## What this task involves:
For this exercise, copy exactly only the lines from the one containing "camera: 25 degrees left, 20 degrees down" to the final line of the material below, without the pictures.

= = = =

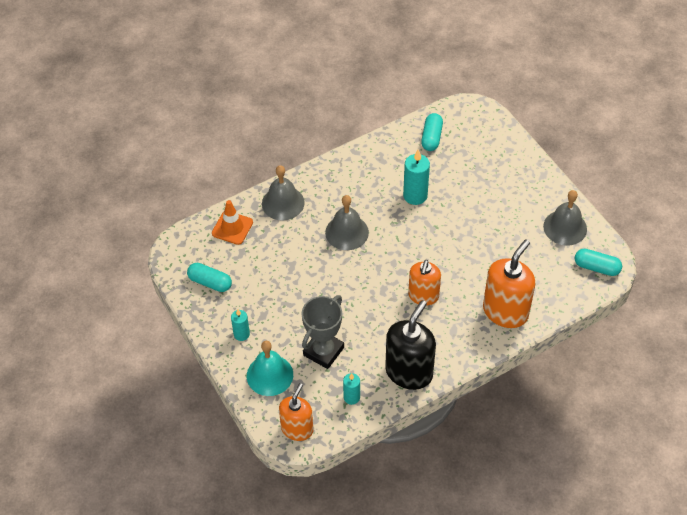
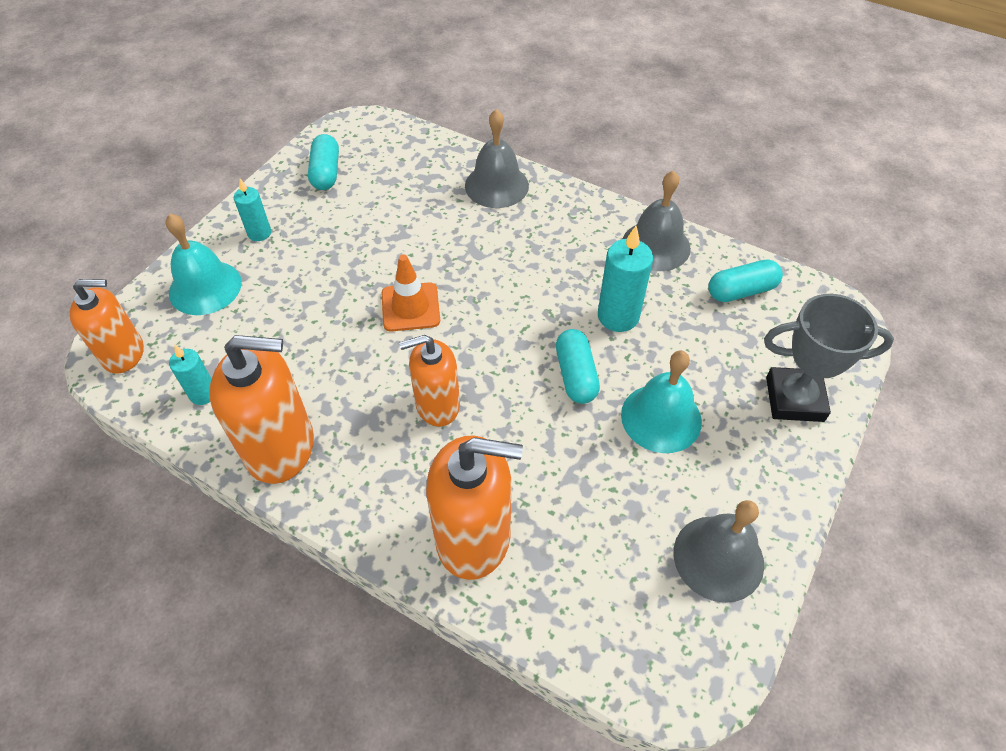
camera: 60 degrees right, 0 degrees up
orange traffic cone [212,200,253,245] -> orange traffic cone moved to [382,254,440,332]
grey trophy [302,295,344,369] -> grey trophy moved to [764,294,894,422]
grey bell [325,195,369,250] -> grey bell moved to [623,170,691,271]
black soap dispenser [385,300,436,390] -> orange soap dispenser [209,335,314,484]
turquoise capsule [575,249,622,276] -> turquoise capsule moved to [556,329,600,404]
none -> turquoise bell [621,351,702,453]

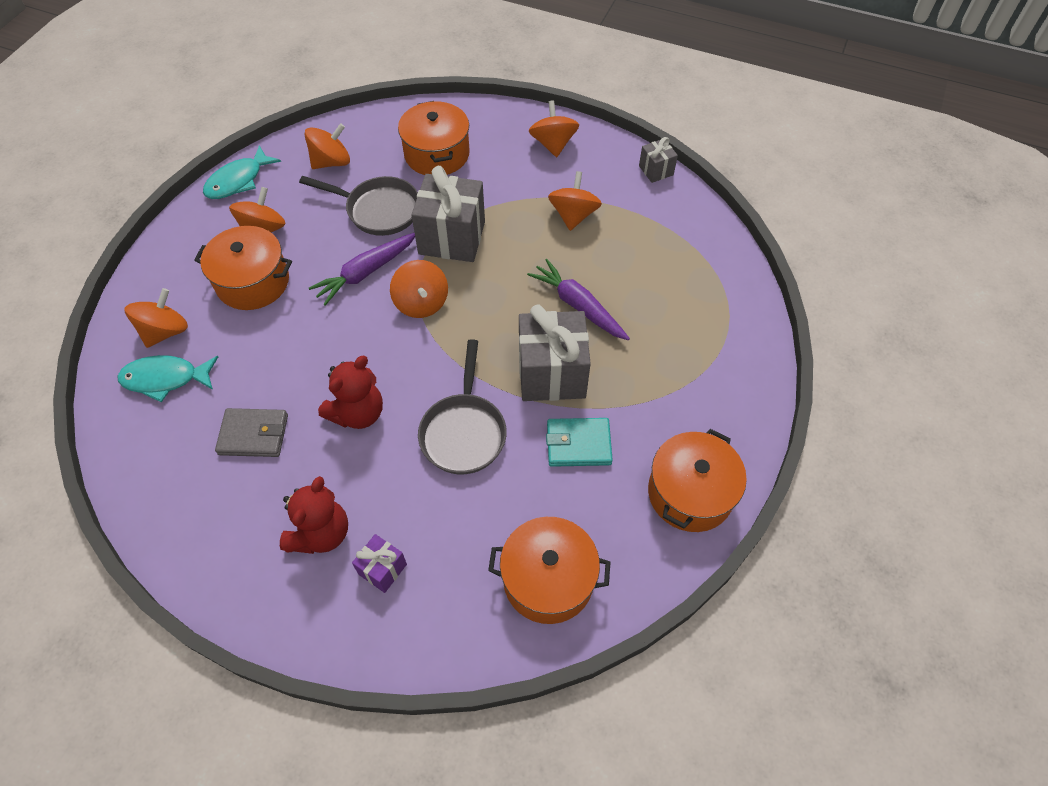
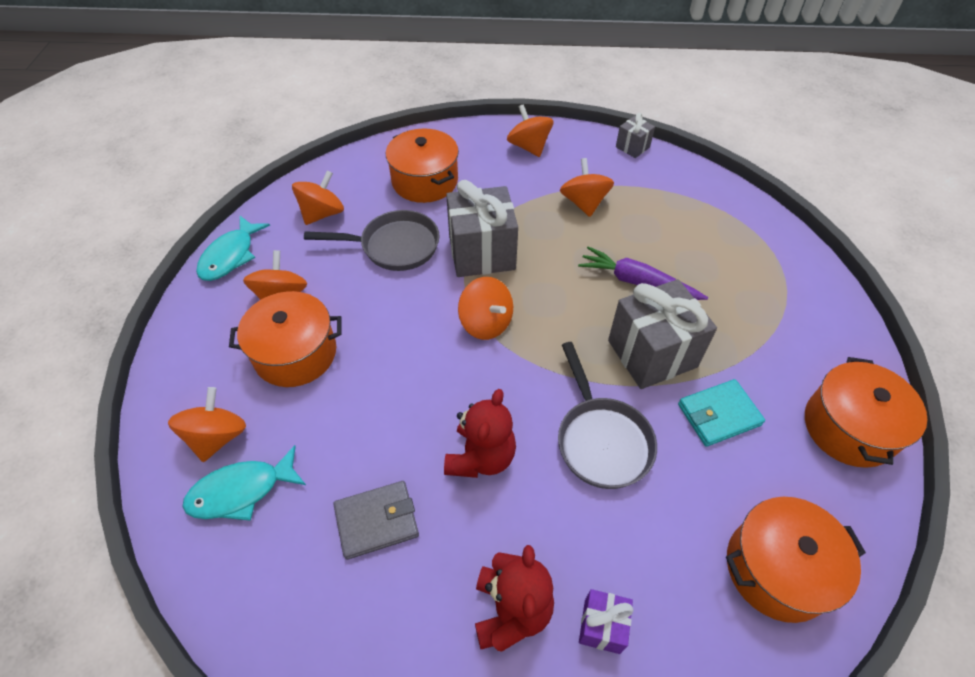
camera: 20 degrees left, 5 degrees down
purple carrot [309,233,415,306] -> none

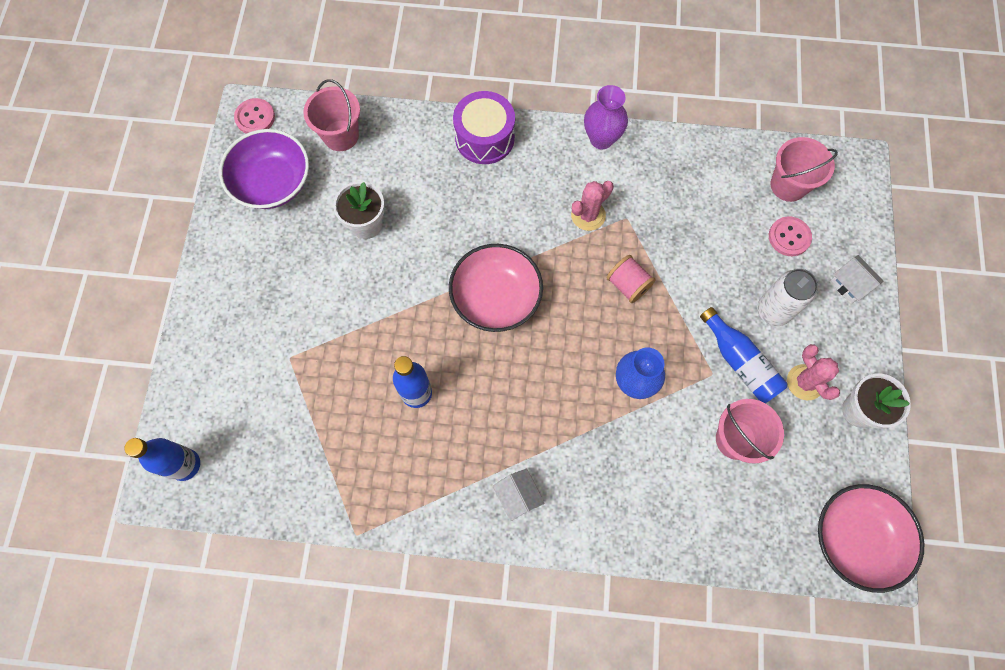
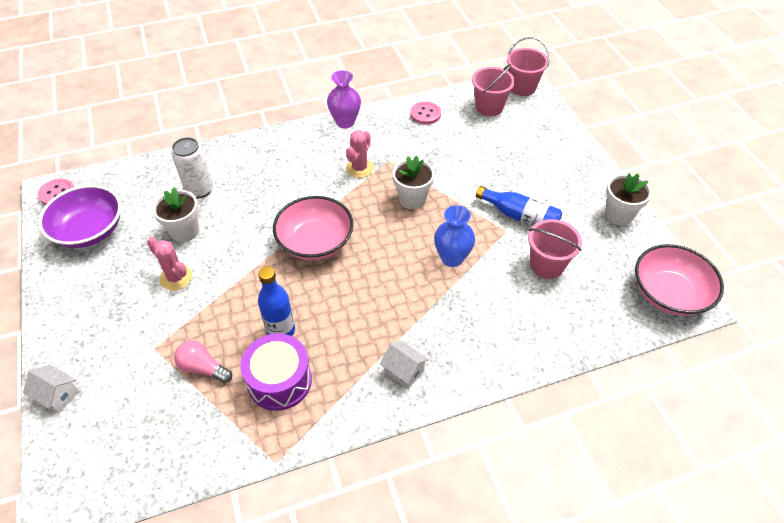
camera: 25 degrees left, 20 degrees down
blue bottle [124,438,200,481] -> none
pink bucket [303,79,360,151] -> pink bucket moved to [507,37,550,96]
purple drum [453,91,515,164] -> purple drum moved to [240,333,312,411]
pink spool [606,255,656,303] -> white flower pot [393,156,435,209]
white can [757,269,818,326] -> white can moved to [172,137,213,198]
pink button [769,216,812,256] -> pink button moved to [410,102,441,125]
pink cactus [787,344,840,400] -> pink cactus moved to [147,237,192,291]
white house [830,255,884,304] -> white house moved to [23,365,79,413]
none -> pink light bulb [174,340,232,383]

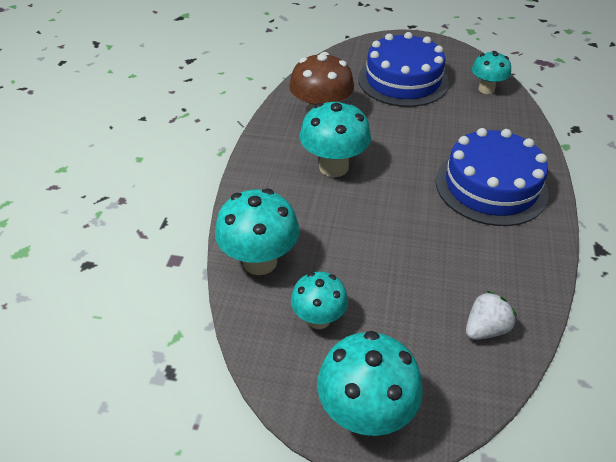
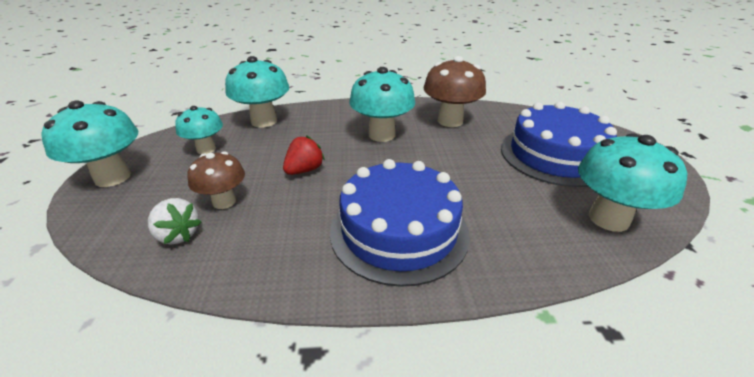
camera: 75 degrees right, 10 degrees down
turquoise mushroom [472,51,511,94] -> turquoise mushroom [578,133,687,232], size x1.57
none -> brown mushroom [187,151,245,209]
none -> red strawberry [283,135,325,175]

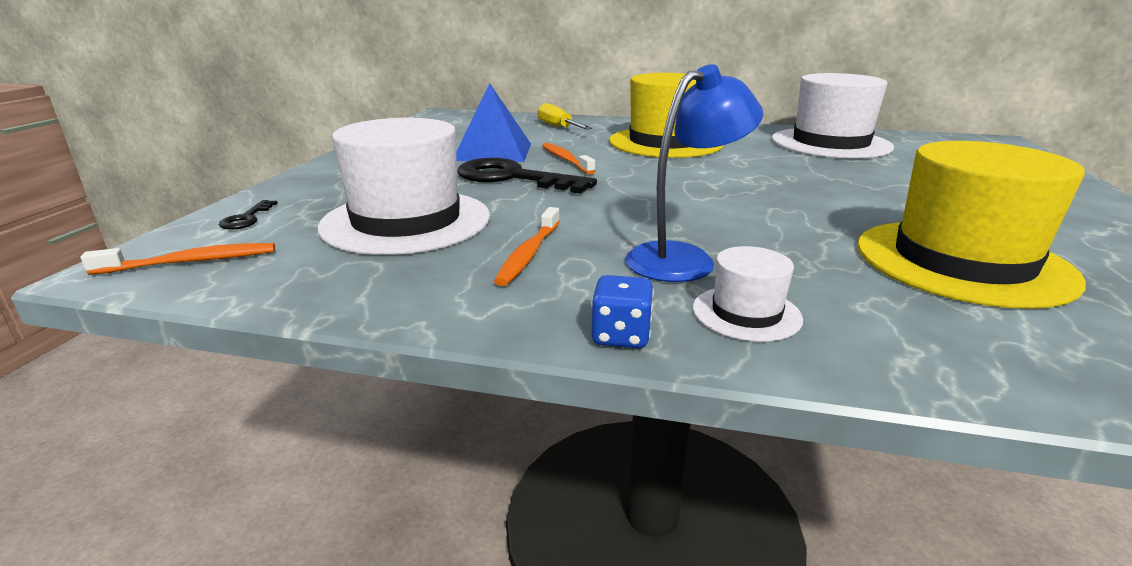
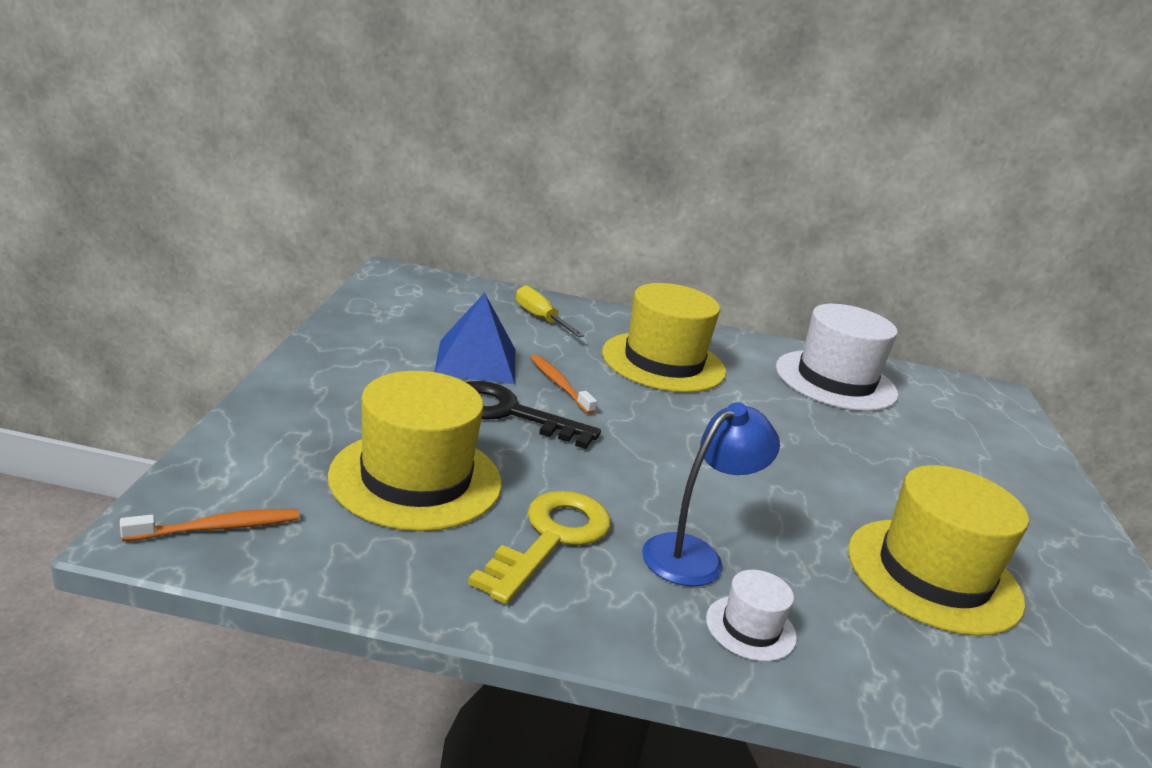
camera: 10 degrees left, 0 degrees up
black key [219,200,278,230] -> none
white hat [317,118,490,255] -> yellow hat [328,371,502,531]
orange toothbrush [494,207,560,286] -> yellow key [468,491,611,604]
blue dice [591,275,654,348] -> none

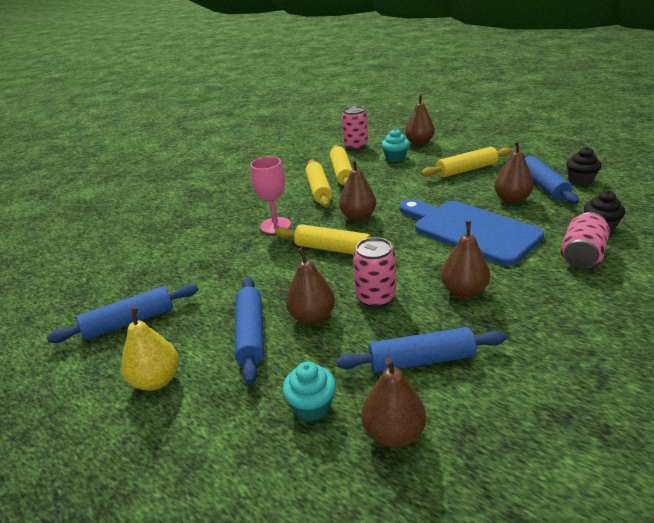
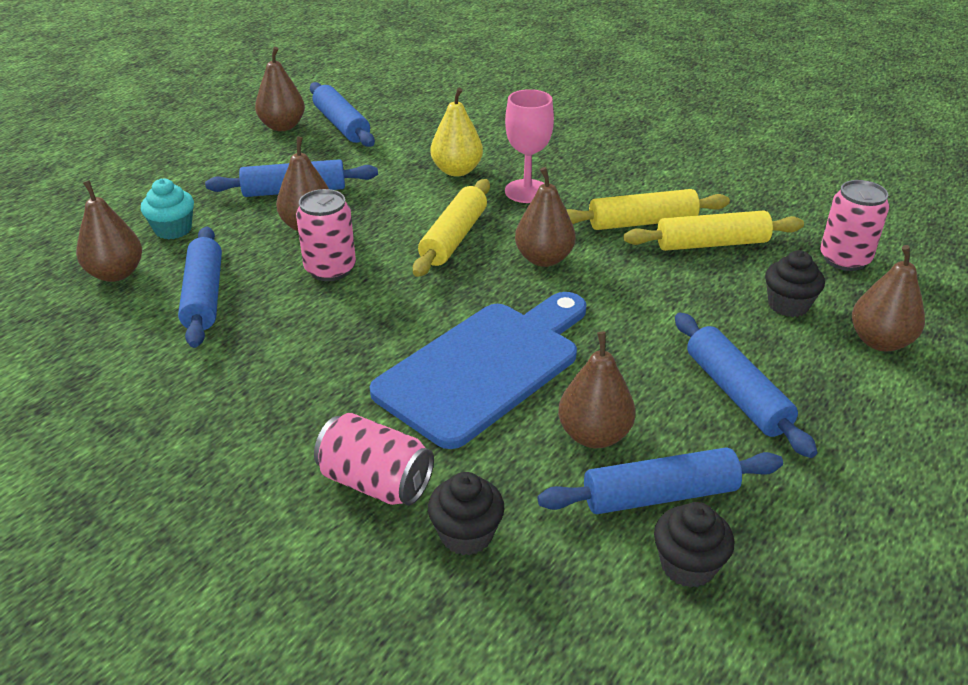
camera: 85 degrees right, 5 degrees up
yellow pear [122,307,179,391] -> yellow pear moved to [431,88,483,176]
turquoise cupcake [382,129,409,162] -> black cupcake [765,250,825,317]
yellow rolling pin [421,147,512,177] -> blue rolling pin [675,313,818,458]
brown pear [441,221,490,298] -> brown pear moved to [255,47,305,131]

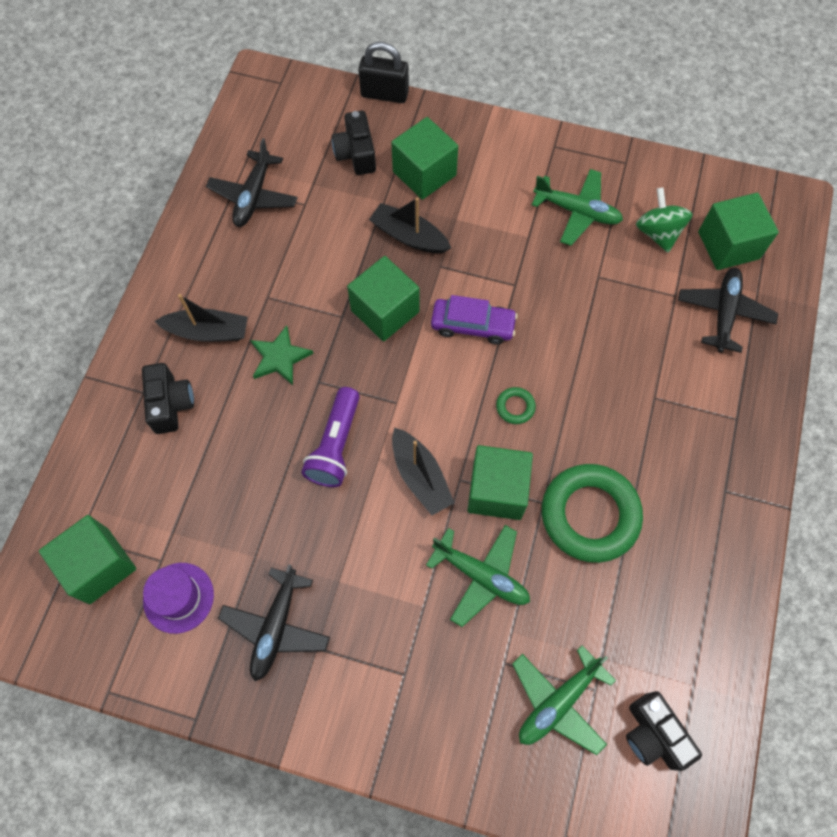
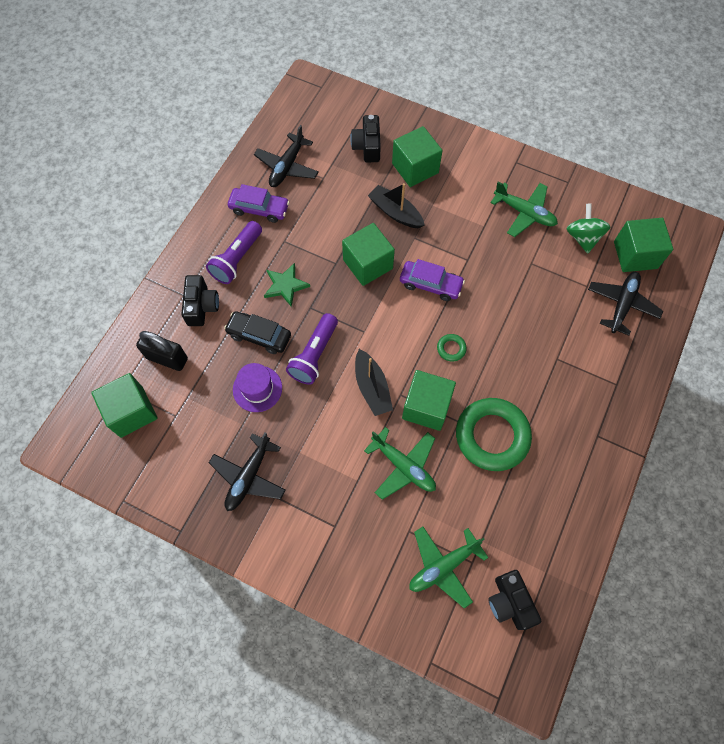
camera: 10 degrees right, 0 degrees up
purple hat [143,563,214,634] -> purple hat moved to [233,363,282,412]
black boat [155,294,248,342] -> purple flashlight [206,221,262,284]
black padlock [358,42,409,103] -> black padlock moved to [136,331,188,371]
none -> black car [224,311,291,354]
none -> purple car [228,184,290,223]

= = = =

## Task answer:
camera: 25 degrees left, 20 degrees down
blue bottle [124,438,200,481] -> none
pink bucket [303,79,360,151] -> pink bucket moved to [507,37,550,96]
purple drum [453,91,515,164] -> purple drum moved to [240,333,312,411]
pink spool [606,255,656,303] -> white flower pot [393,156,435,209]
white can [757,269,818,326] -> white can moved to [172,137,213,198]
pink button [769,216,812,256] -> pink button moved to [410,102,441,125]
pink cactus [787,344,840,400] -> pink cactus moved to [147,237,192,291]
white house [830,255,884,304] -> white house moved to [23,365,79,413]
none -> pink light bulb [174,340,232,383]

camera: 75 degrees right, 10 degrees down
turquoise mushroom [472,51,511,94] -> turquoise mushroom [578,133,687,232], size x1.57
none -> brown mushroom [187,151,245,209]
none -> red strawberry [283,135,325,175]

camera: 10 degrees left, 0 degrees up
black key [219,200,278,230] -> none
white hat [317,118,490,255] -> yellow hat [328,371,502,531]
orange toothbrush [494,207,560,286] -> yellow key [468,491,611,604]
blue dice [591,275,654,348] -> none

camera: 85 degrees right, 5 degrees up
yellow pear [122,307,179,391] -> yellow pear moved to [431,88,483,176]
turquoise cupcake [382,129,409,162] -> black cupcake [765,250,825,317]
yellow rolling pin [421,147,512,177] -> blue rolling pin [675,313,818,458]
brown pear [441,221,490,298] -> brown pear moved to [255,47,305,131]

camera: 10 degrees right, 0 degrees up
purple hat [143,563,214,634] -> purple hat moved to [233,363,282,412]
black boat [155,294,248,342] -> purple flashlight [206,221,262,284]
black padlock [358,42,409,103] -> black padlock moved to [136,331,188,371]
none -> black car [224,311,291,354]
none -> purple car [228,184,290,223]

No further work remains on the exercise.